PROBLEM REQUIREMENTS: Print the listing below verbatim, passing over each picture.

EXTRACTED ENTRIES section start

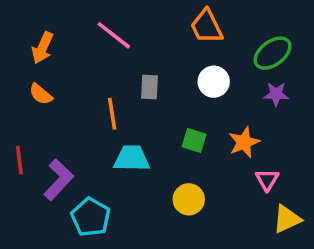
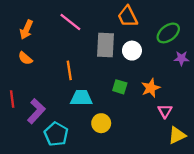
gray rectangle: (149, 87) -> (106, 45), moved, size x1.6
purple star: (276, 94) -> (181, 58), moved
yellow circle: (189, 199) -> (101, 123), moved

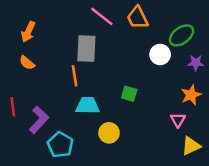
pink line: (70, 22) -> (102, 16), moved
gray rectangle: (106, 45) -> (86, 49), moved
white circle: (132, 51) -> (160, 54), moved
orange star: (151, 88) -> (191, 95), moved

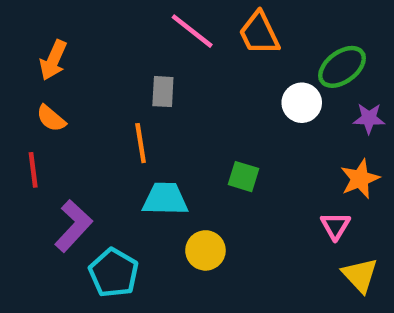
gray rectangle: (86, 49) -> (163, 92), size x0.6
red line: (13, 107) -> (33, 170), moved
yellow triangle: (191, 146) -> (360, 275), turned -48

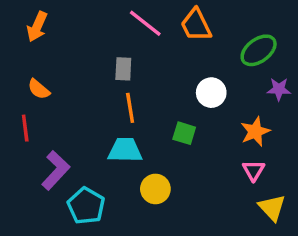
orange arrow: (53, 60) -> (37, 27), moved
white circle: (302, 103) -> (211, 93), moved
orange line: (141, 143) -> (130, 108), moved
orange star: (360, 179) -> (255, 131), moved

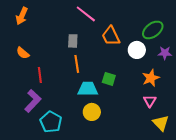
orange trapezoid: (196, 25) -> (111, 36), moved
white circle: (211, 93) -> (137, 50), moved
red line: (25, 128) -> (40, 75), moved
cyan trapezoid: (125, 150) -> (88, 89), moved

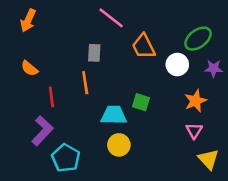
orange line: (77, 64) -> (85, 83), moved

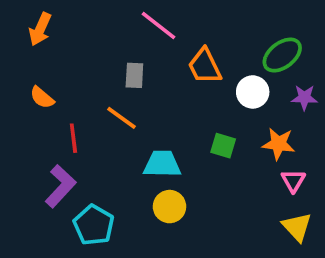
orange line: (85, 83) -> (121, 118), turned -45
orange star: (195, 101) -> (279, 144), turned 30
green square: (141, 102) -> (223, 146), moved
pink triangle: (194, 131) -> (293, 181), moved

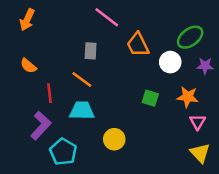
cyan trapezoid: (162, 164) -> (82, 111), moved

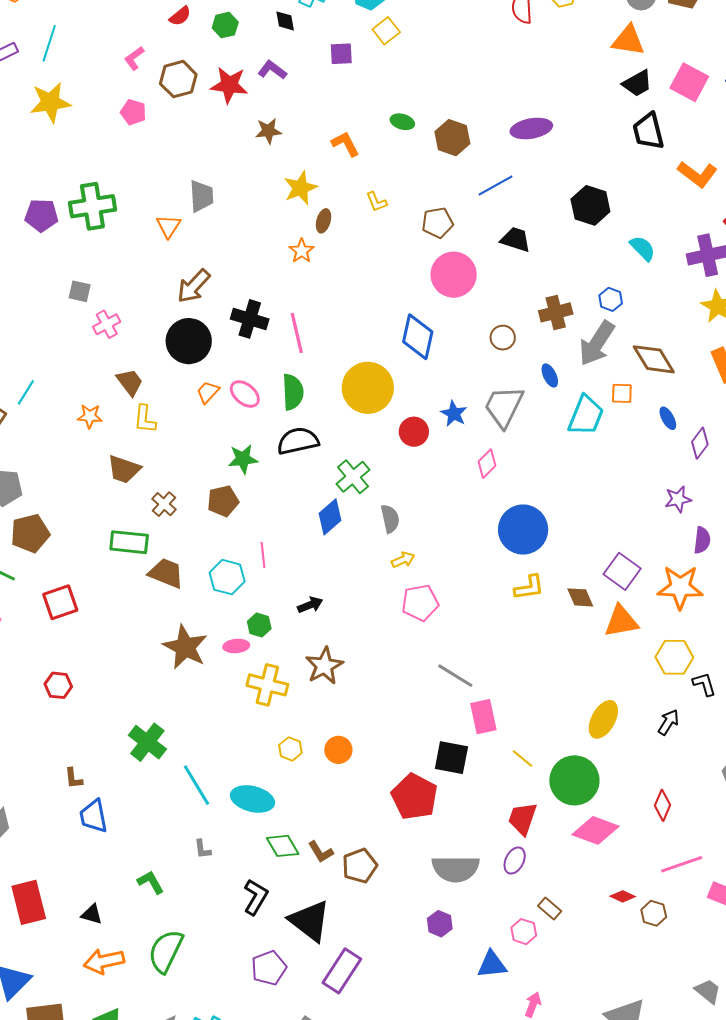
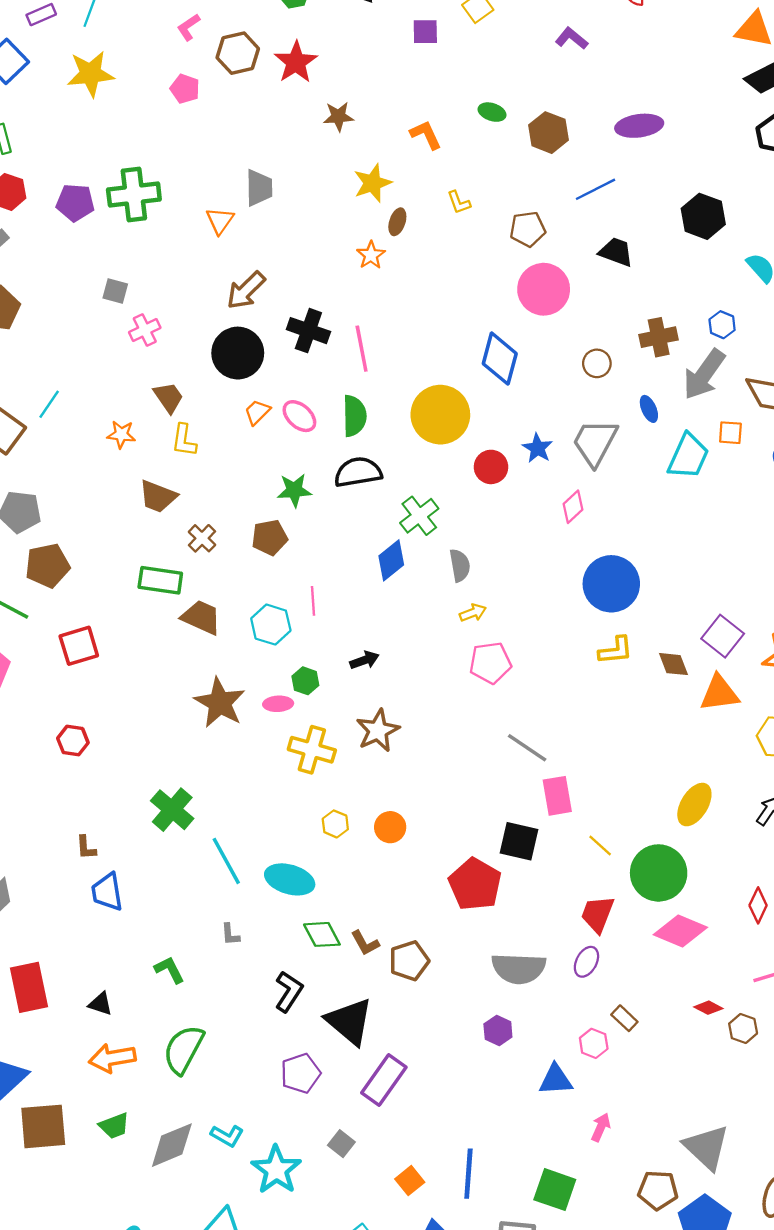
purple L-shape: (272, 70) -> (572, 38), moved
red star: (229, 85) -> (296, 62), turned 30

EXTRACTED ENTRIES section end

OUTPUT FOR THIS TASK:
gray rectangle: (149, 87) -> (106, 45), moved, size x1.6
purple star: (276, 94) -> (181, 58), moved
yellow circle: (189, 199) -> (101, 123), moved

pink line: (70, 22) -> (102, 16), moved
gray rectangle: (106, 45) -> (86, 49), moved
white circle: (132, 51) -> (160, 54), moved
orange star: (151, 88) -> (191, 95), moved

gray rectangle: (86, 49) -> (163, 92), size x0.6
red line: (13, 107) -> (33, 170), moved
yellow triangle: (191, 146) -> (360, 275), turned -48

orange arrow: (53, 60) -> (37, 27), moved
white circle: (302, 103) -> (211, 93), moved
orange line: (141, 143) -> (130, 108), moved
orange star: (360, 179) -> (255, 131), moved

orange trapezoid: (196, 25) -> (111, 36), moved
white circle: (211, 93) -> (137, 50), moved
red line: (25, 128) -> (40, 75), moved
cyan trapezoid: (125, 150) -> (88, 89), moved

orange line: (77, 64) -> (85, 83), moved

orange line: (85, 83) -> (121, 118), turned -45
orange star: (195, 101) -> (279, 144), turned 30
green square: (141, 102) -> (223, 146), moved
pink triangle: (194, 131) -> (293, 181), moved

cyan trapezoid: (162, 164) -> (82, 111), moved

purple L-shape: (272, 70) -> (572, 38), moved
red star: (229, 85) -> (296, 62), turned 30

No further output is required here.